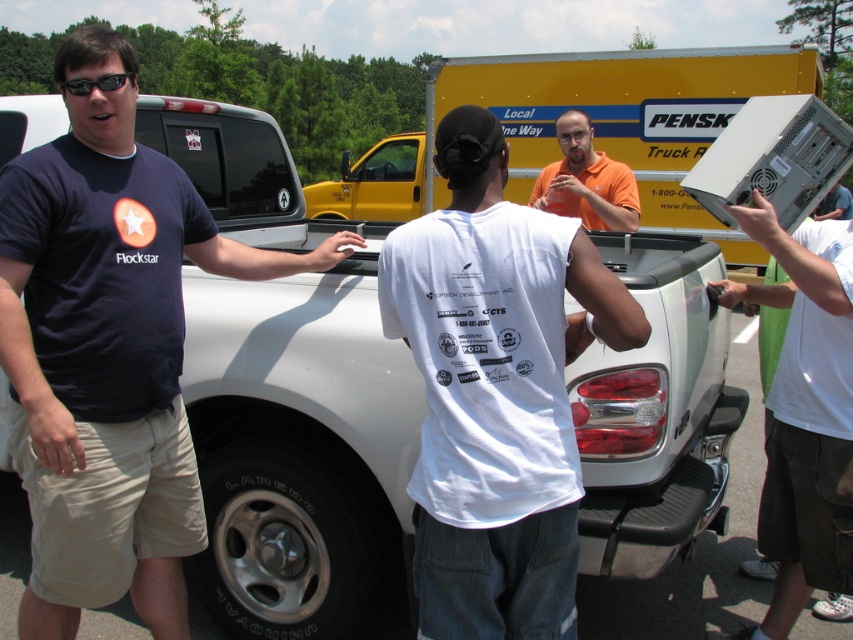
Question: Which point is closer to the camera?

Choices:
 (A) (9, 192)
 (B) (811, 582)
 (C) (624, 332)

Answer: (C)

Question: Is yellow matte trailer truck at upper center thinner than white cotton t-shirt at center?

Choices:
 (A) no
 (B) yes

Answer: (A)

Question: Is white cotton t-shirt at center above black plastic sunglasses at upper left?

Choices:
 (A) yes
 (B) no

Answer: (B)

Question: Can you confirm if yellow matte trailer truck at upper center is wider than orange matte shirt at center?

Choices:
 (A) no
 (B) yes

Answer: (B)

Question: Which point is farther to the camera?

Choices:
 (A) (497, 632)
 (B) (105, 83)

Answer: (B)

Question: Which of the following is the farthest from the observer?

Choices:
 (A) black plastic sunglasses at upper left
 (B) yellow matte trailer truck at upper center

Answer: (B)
****
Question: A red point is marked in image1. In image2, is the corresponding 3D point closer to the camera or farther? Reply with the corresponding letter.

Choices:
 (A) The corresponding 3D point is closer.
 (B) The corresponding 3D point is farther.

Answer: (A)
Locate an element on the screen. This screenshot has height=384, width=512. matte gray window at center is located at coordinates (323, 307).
****
Task goal:
Locate every line in the rows that contains the string "black", matching case exactly, and copy each of those lines.

Written solution:
Question: Is white cotton t-shirt at center above black plastic sunglasses at upper left?
 (A) black plastic sunglasses at upper left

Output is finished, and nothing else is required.